* Activity: When you restate the entries that follow, keep every word exactly and drop the pictures.

* Information:
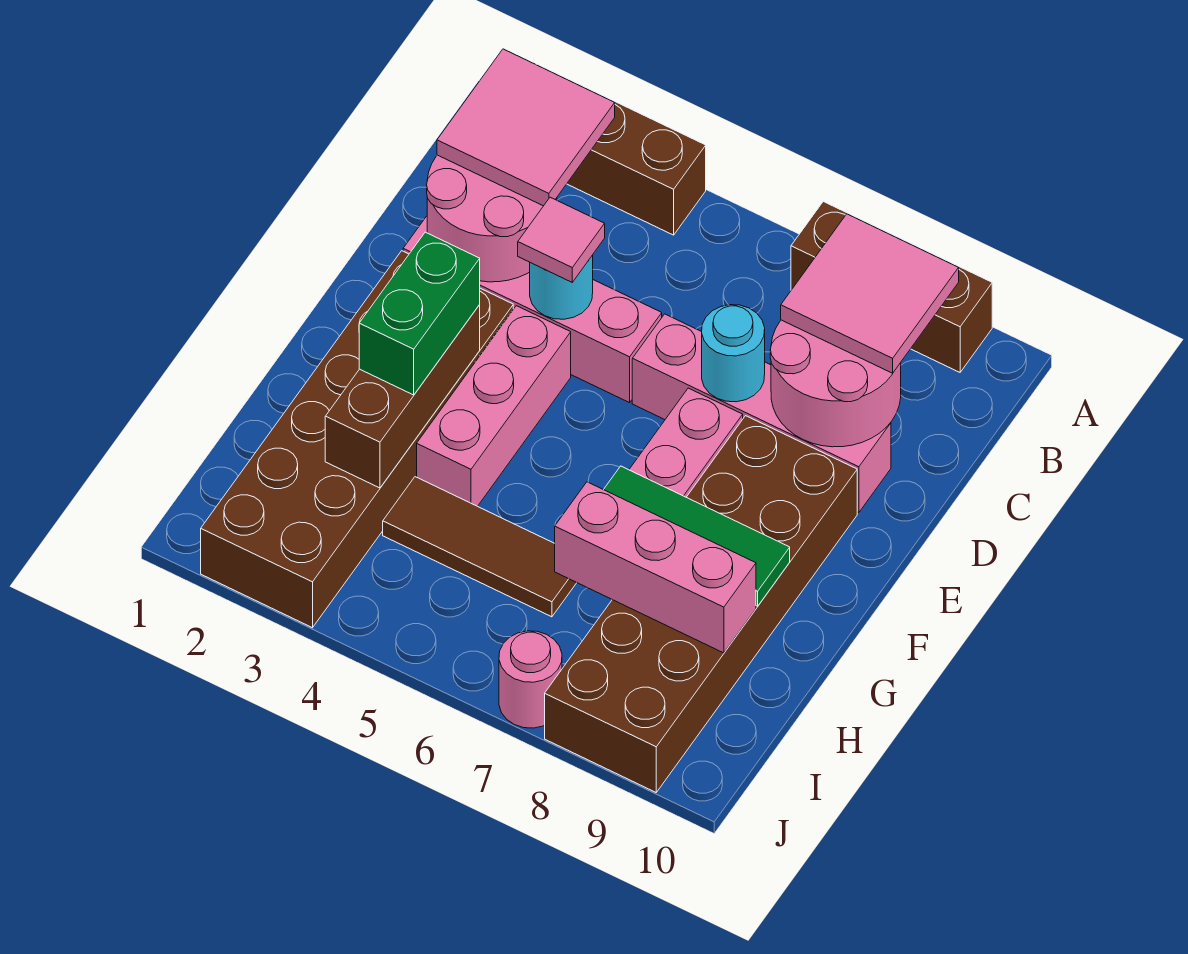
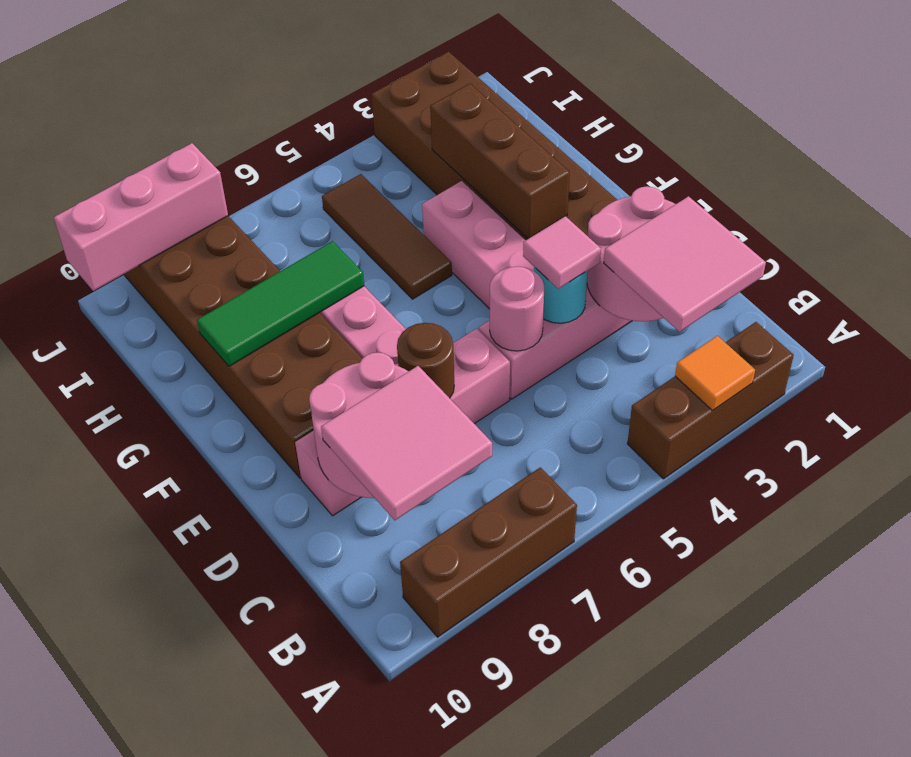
none -> orange tile A3 level 2
cyan round brick D7 level 2 -> brown round brick D7 level 2
green brick F3:G3 level 3 -> none
brown tile H4:H6 level 1 -> brown tile G5:I5 level 1
pink brick H7:H9 level 2 -> pink brick J8:J10 level 2
pink round brick J7 level 1 -> pink round brick D5 level 2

* Your solution:
none -> orange tile A3 level 2
cyan round brick D7 level 2 -> brown round brick D7 level 2
green brick F3:G3 level 3 -> none
brown tile H4:H6 level 1 -> brown tile G5:I5 level 1
pink brick H7:H9 level 2 -> pink brick J8:J10 level 2
pink round brick J7 level 1 -> pink round brick D5 level 2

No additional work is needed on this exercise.